**YOUR GOAL:** Images should be omitted while the rest of the data is duplicated exactly.

**DATA RECORDS:**

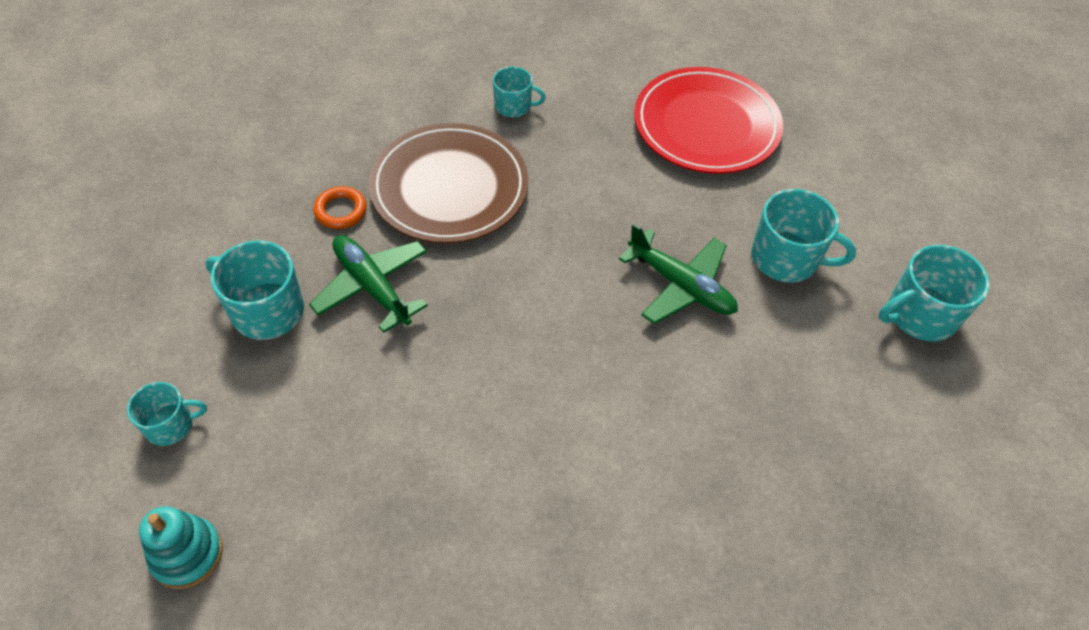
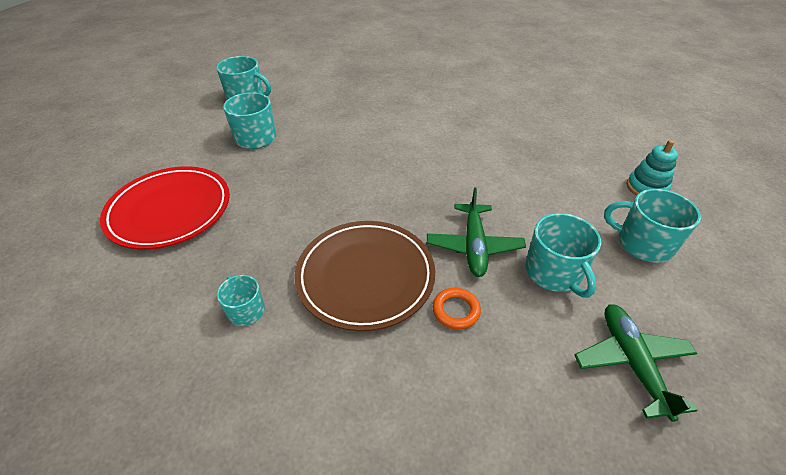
camera: 135 degrees left, 10 degrees down
(170, 425) = (643, 243): turquoise mug -> turquoise mug, size x1.65
(681, 286) = (315, 154): green plane -> green plane (631, 362)

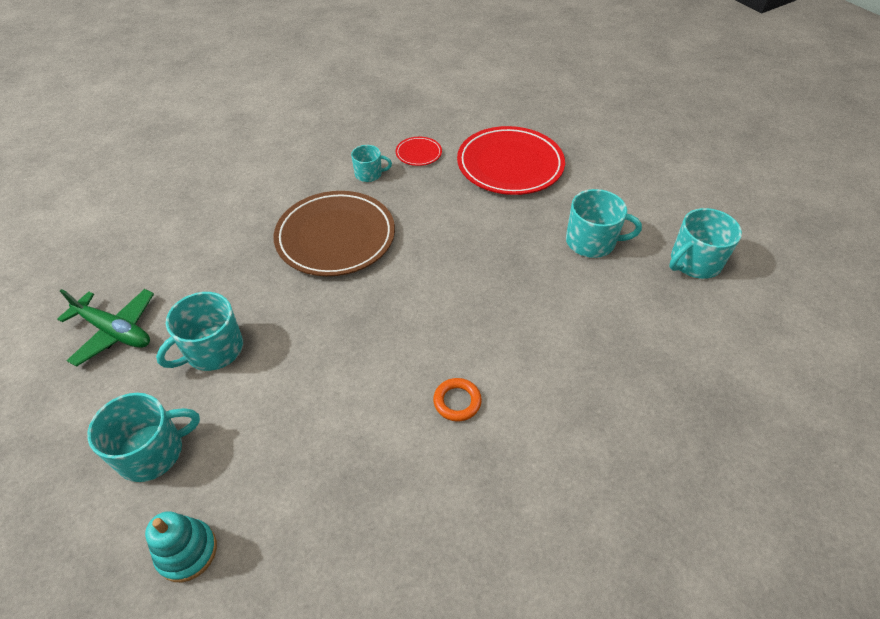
camera: 125 degrees right, 5 degrees up
(180, 287) = (418, 153): none -> red plate
(456, 310) = (256, 267): orange ring -> orange ring (457, 401)
(474, 246) = (293, 316): green plane -> none
(554, 272) = (213, 349): turquoise mug -> turquoise mug turned 60 degrees counterclockwise

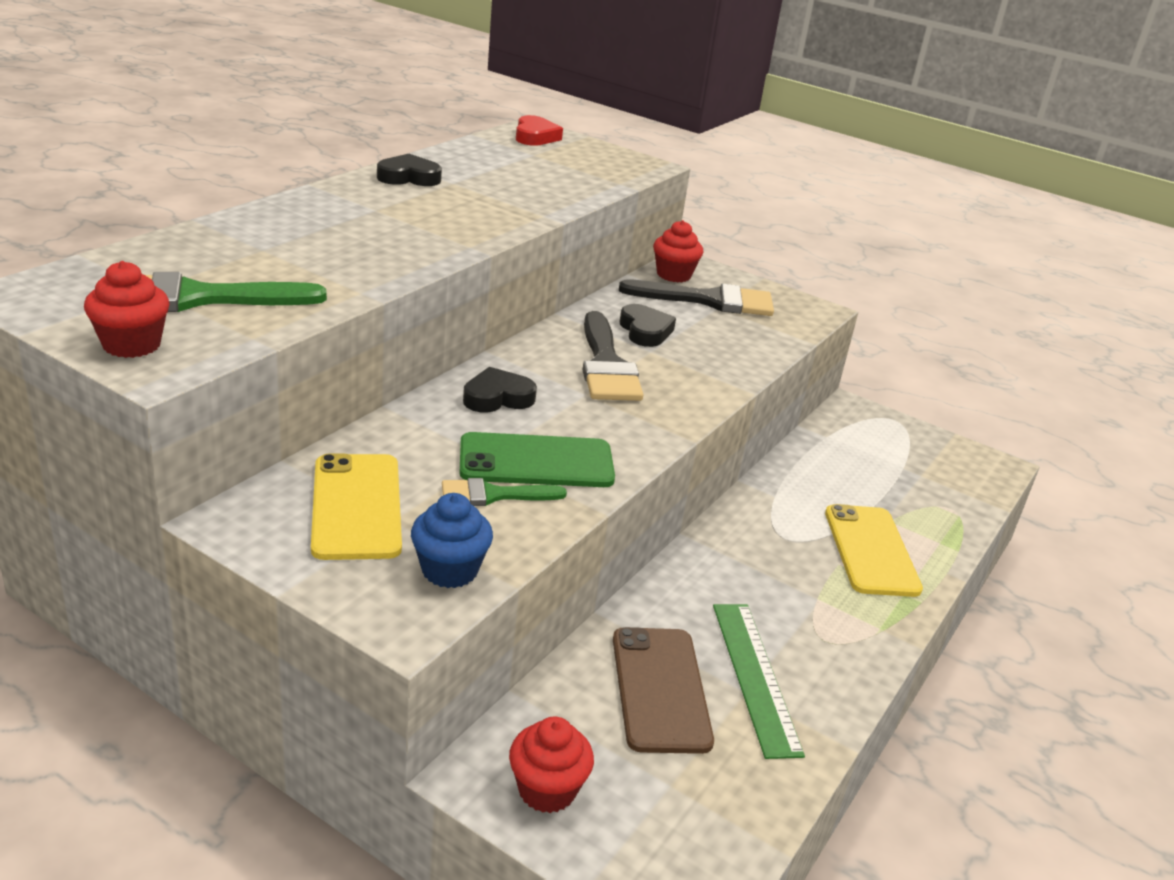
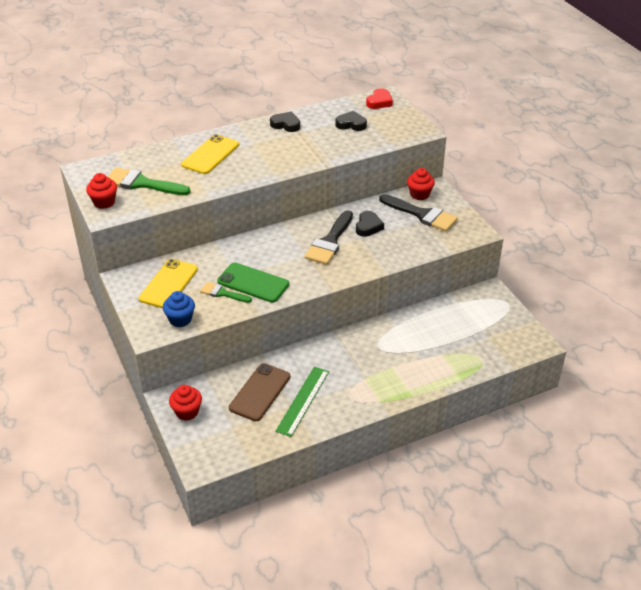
camera: 35 degrees right, 10 degrees up
(497, 397) = (264, 248): black heart -> black heart (351, 124)
(871, 550) = (415, 366): yellow phone -> yellow phone (210, 155)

**SOLUTION FOR THIS TASK:**
camera: 135 degrees left, 10 degrees down
(170, 425) = (643, 243): turquoise mug -> turquoise mug, size x1.65
(681, 286) = (315, 154): green plane -> green plane (631, 362)

camera: 125 degrees right, 5 degrees up
(180, 287) = (418, 153): none -> red plate
(456, 310) = (256, 267): orange ring -> orange ring (457, 401)
(474, 246) = (293, 316): green plane -> none
(554, 272) = (213, 349): turquoise mug -> turquoise mug turned 60 degrees counterclockwise

camera: 35 degrees right, 10 degrees up
(497, 397) = (264, 248): black heart -> black heart (351, 124)
(871, 550) = (415, 366): yellow phone -> yellow phone (210, 155)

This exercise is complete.